**YOUR GOAL**
Without the pictures, write the listing below out again, line for line.

:: DATA

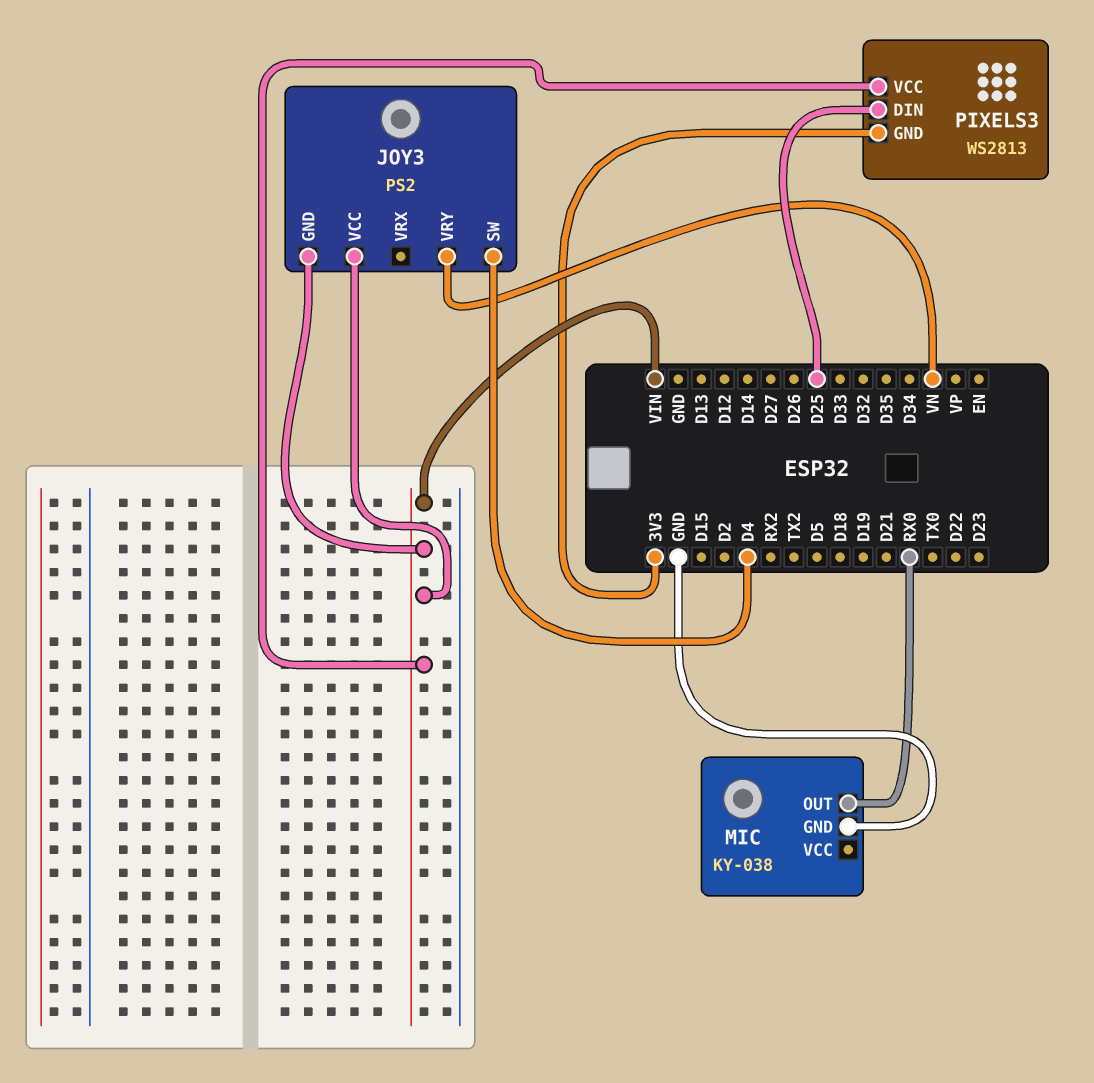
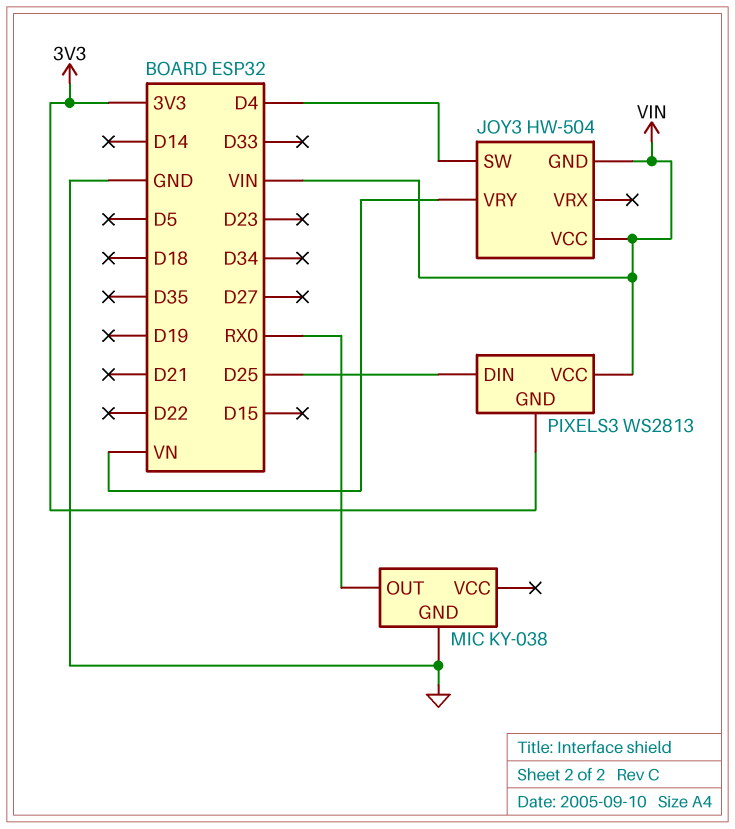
JOY3: PS2 -> HW-504

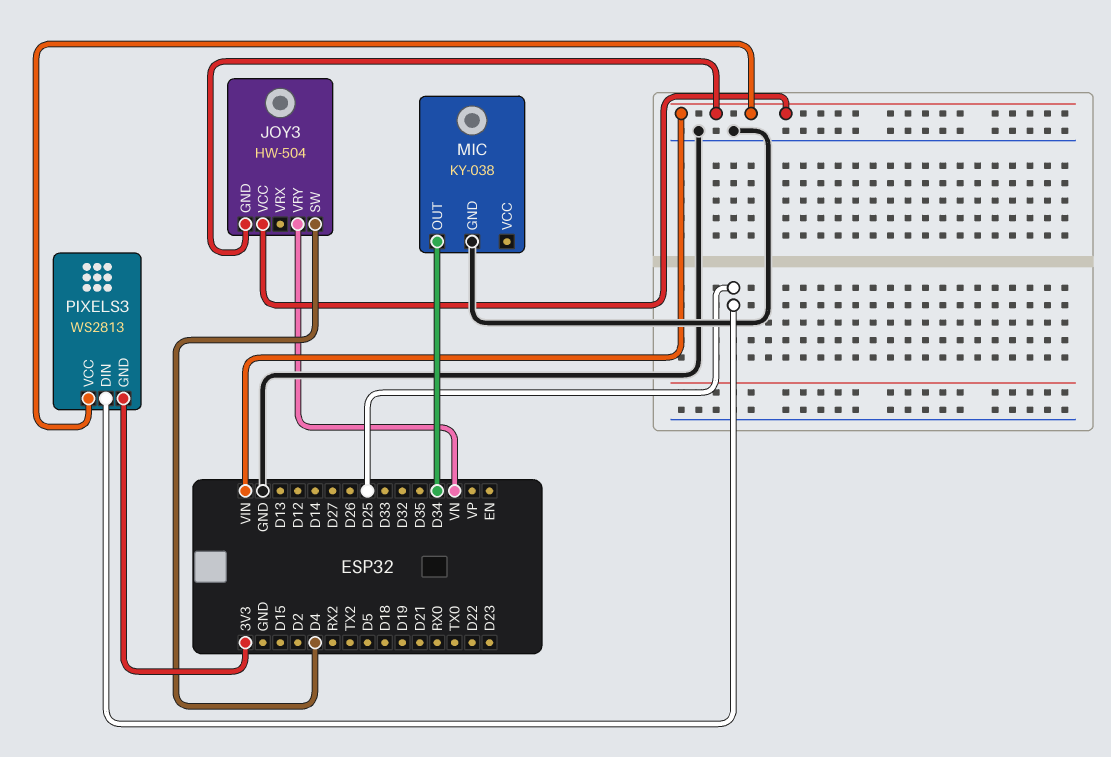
MIC pin OUT: RX0 -> D34

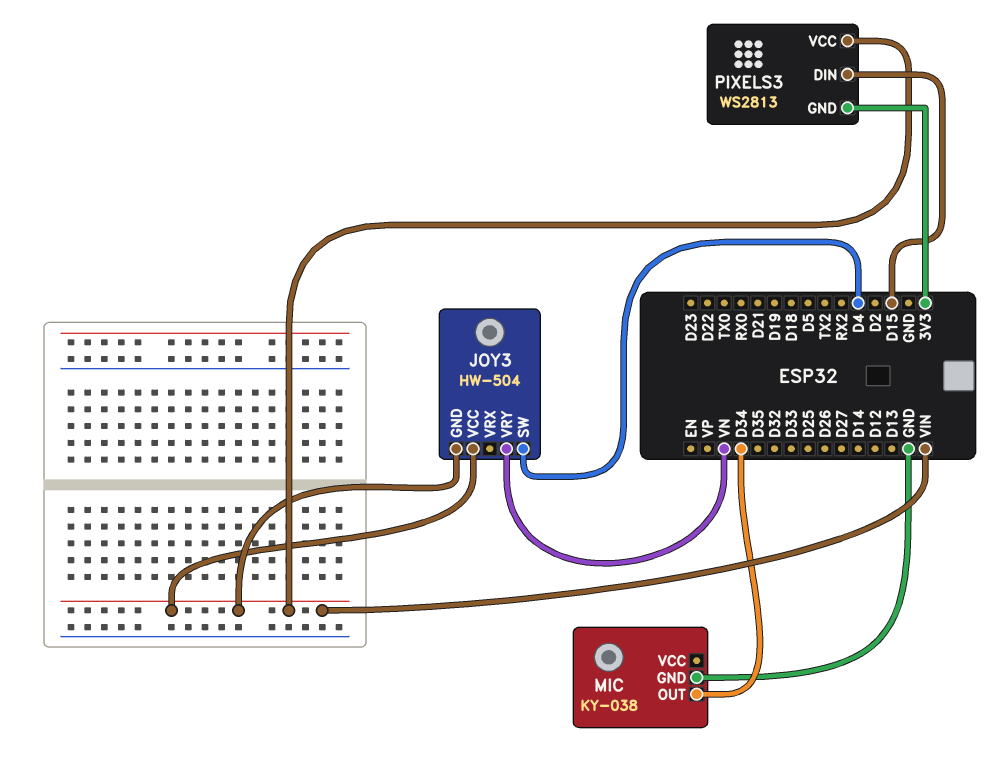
PIXELS3 pin DIN: D25 -> D15

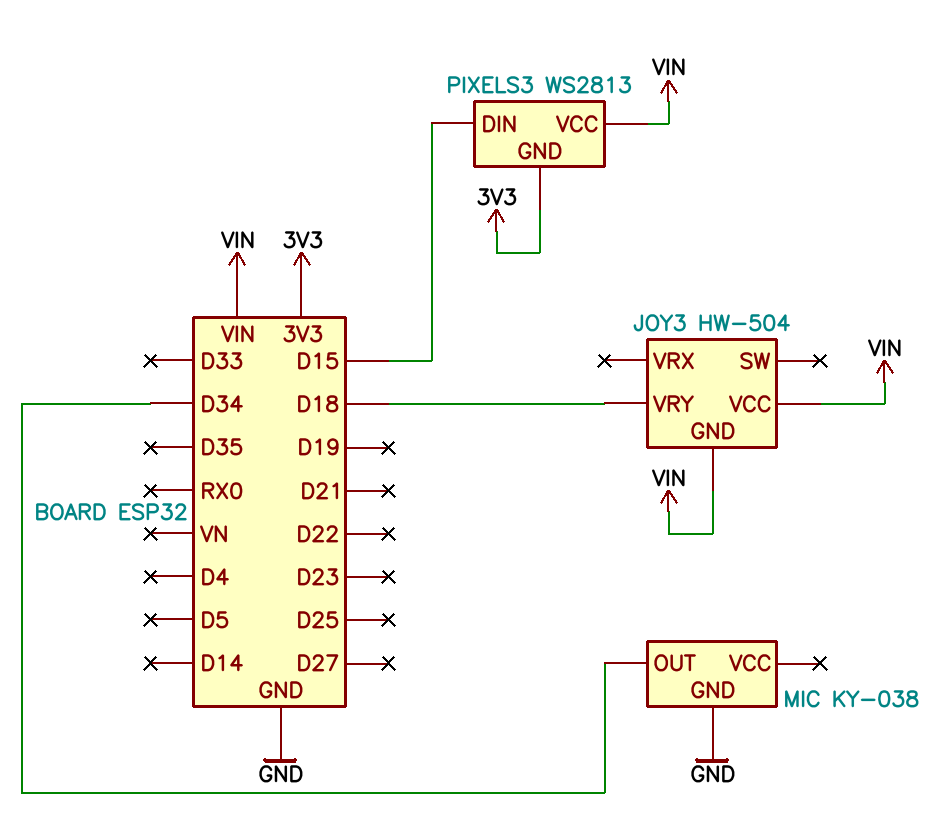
JOY3 pin SW: D4 -> none
JOY3 pin VRY: VN -> D18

::::

**ANSWER TO THIS PROBLEM**
JOY3: PS2 -> HW-504

MIC pin OUT: RX0 -> D34

PIXELS3 pin DIN: D25 -> D15

JOY3 pin SW: D4 -> none
JOY3 pin VRY: VN -> D18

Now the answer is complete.